Content revision data
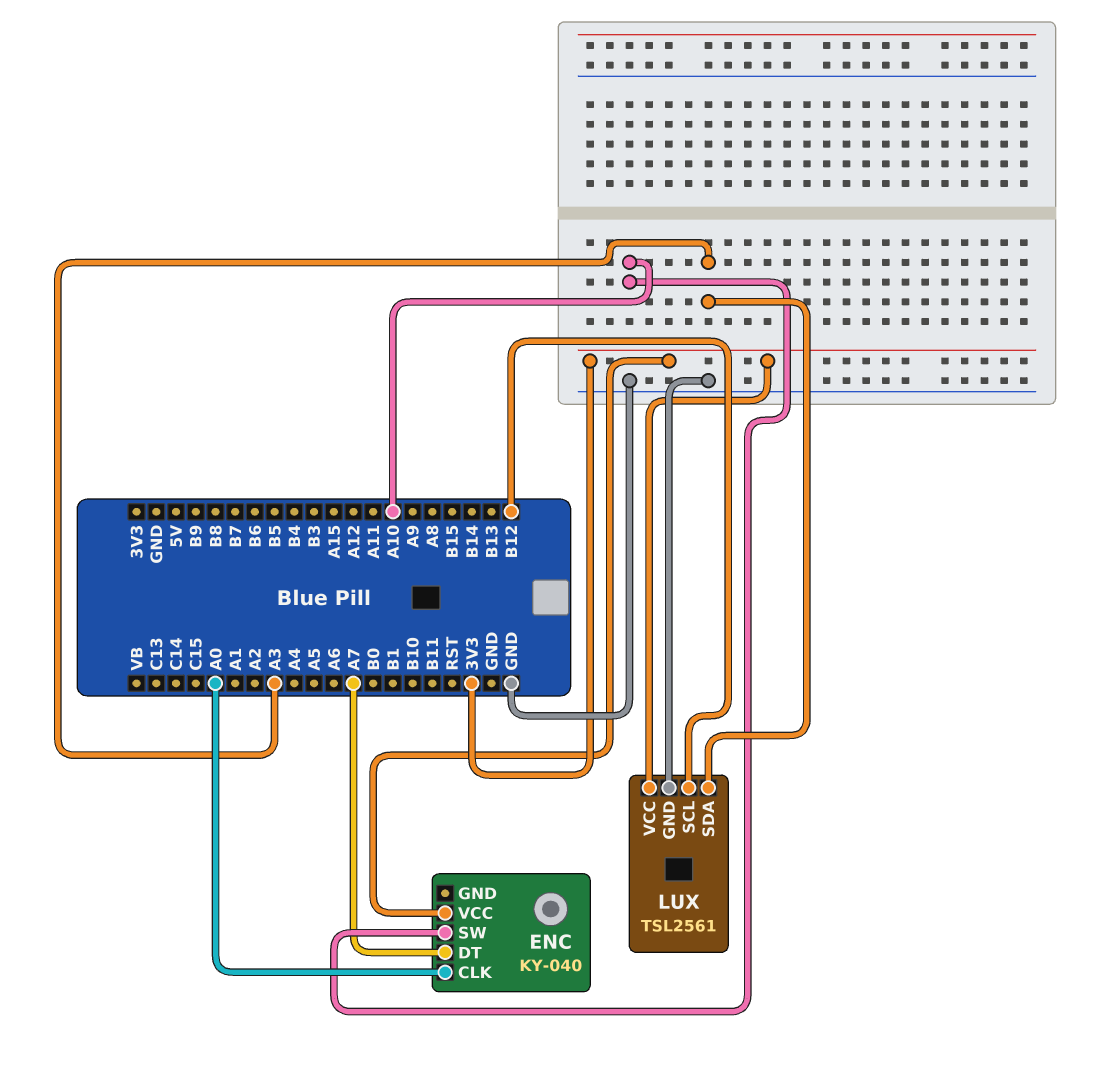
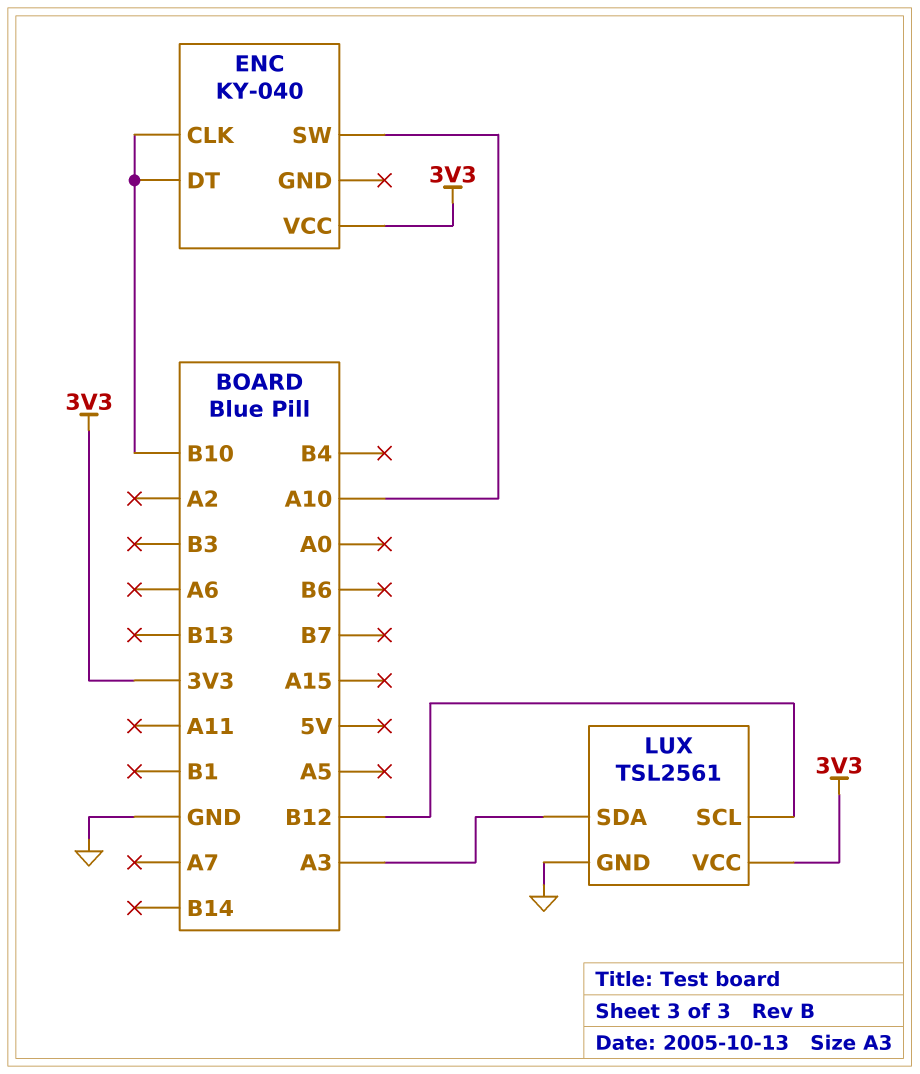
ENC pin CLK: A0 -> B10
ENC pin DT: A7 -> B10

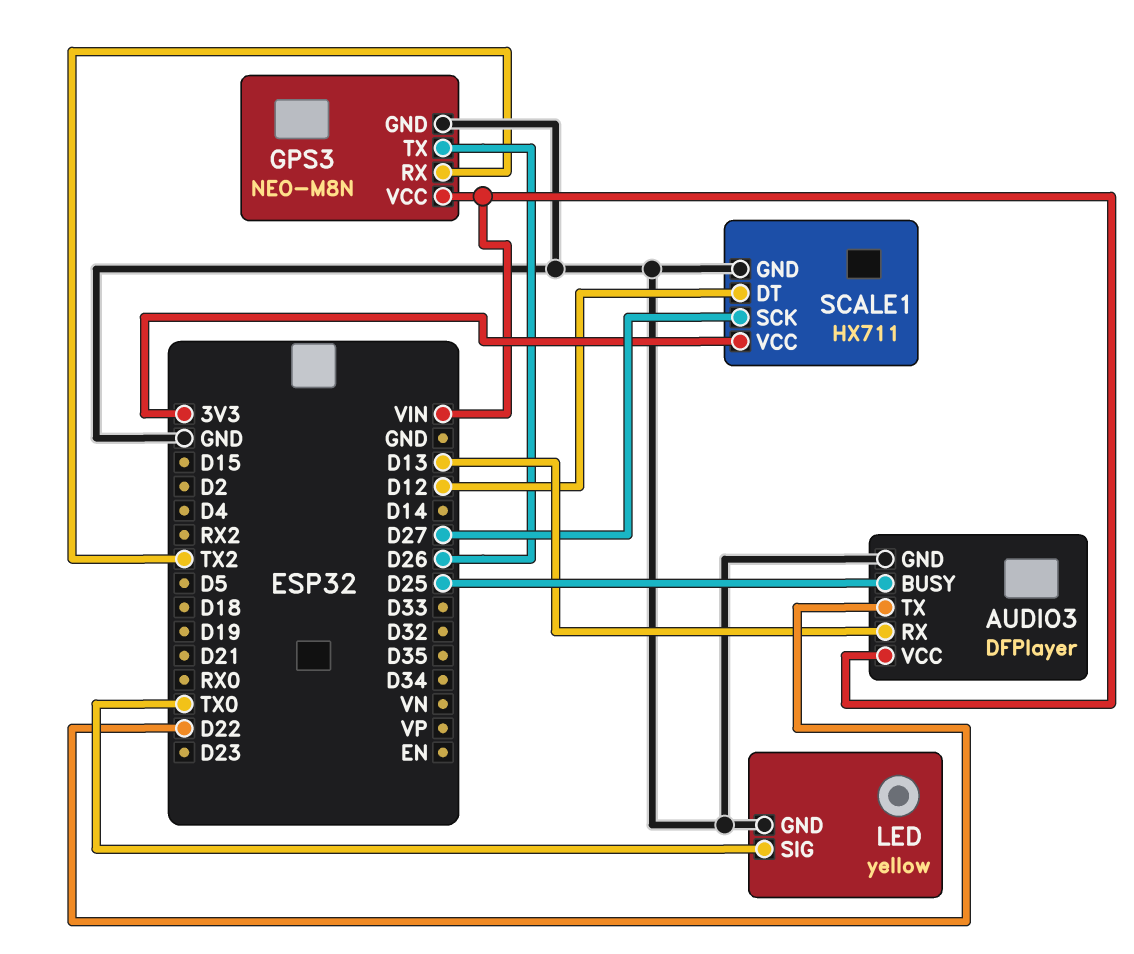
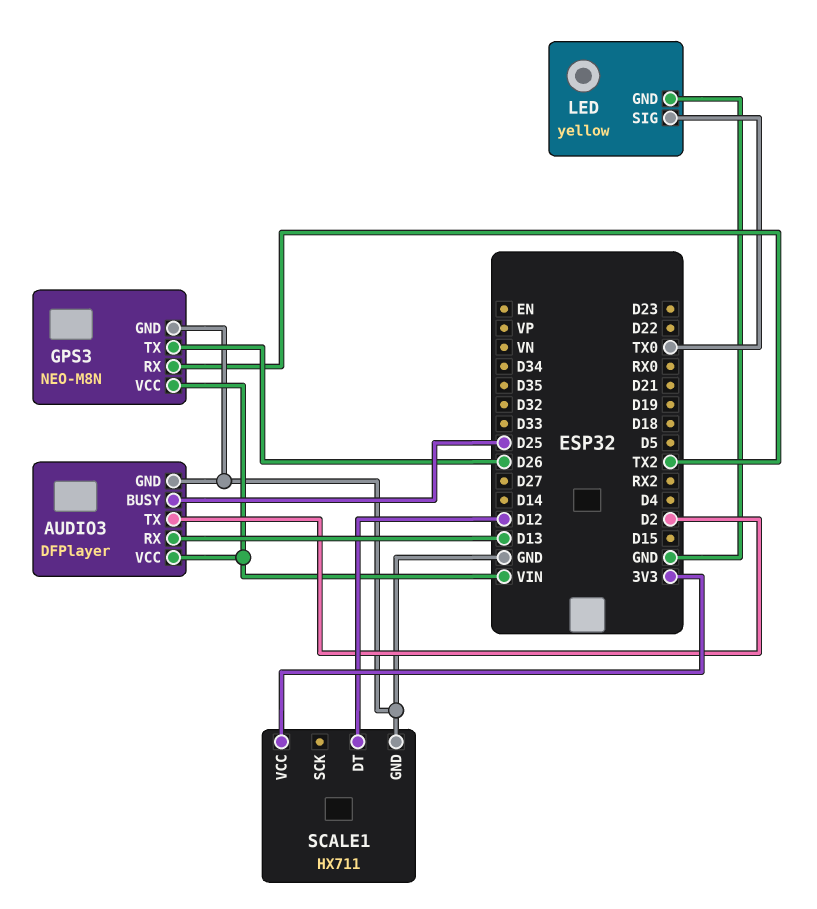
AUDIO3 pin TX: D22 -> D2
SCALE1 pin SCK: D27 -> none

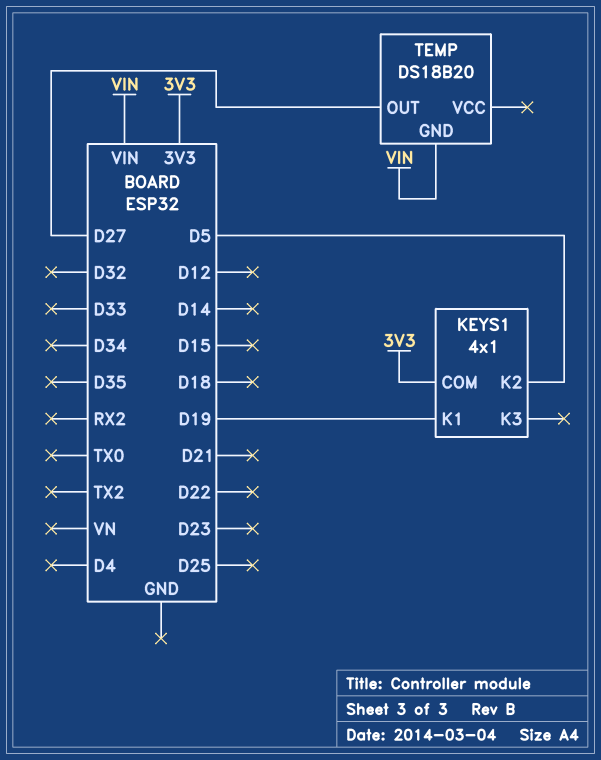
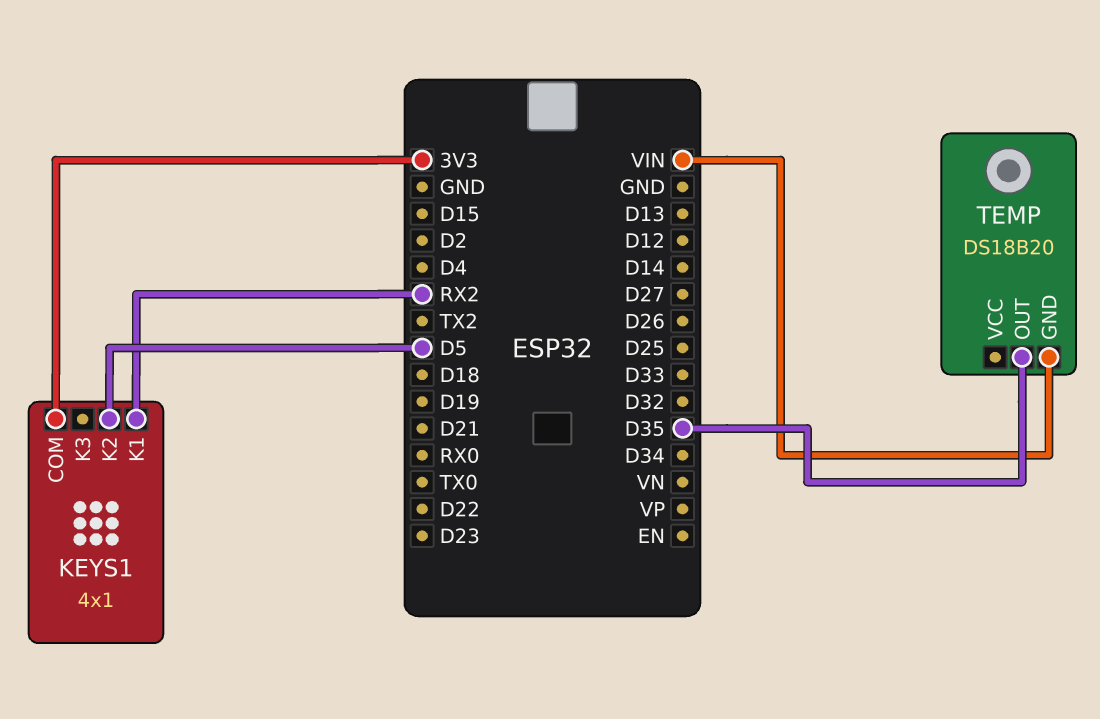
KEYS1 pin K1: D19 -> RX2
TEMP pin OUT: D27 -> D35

Work instruction: The entries are to be printed exactly as written; the pictures are to be left out.

Your solution:
ENC pin CLK: A0 -> B10
ENC pin DT: A7 -> B10

AUDIO3 pin TX: D22 -> D2
SCALE1 pin SCK: D27 -> none

KEYS1 pin K1: D19 -> RX2
TEMP pin OUT: D27 -> D35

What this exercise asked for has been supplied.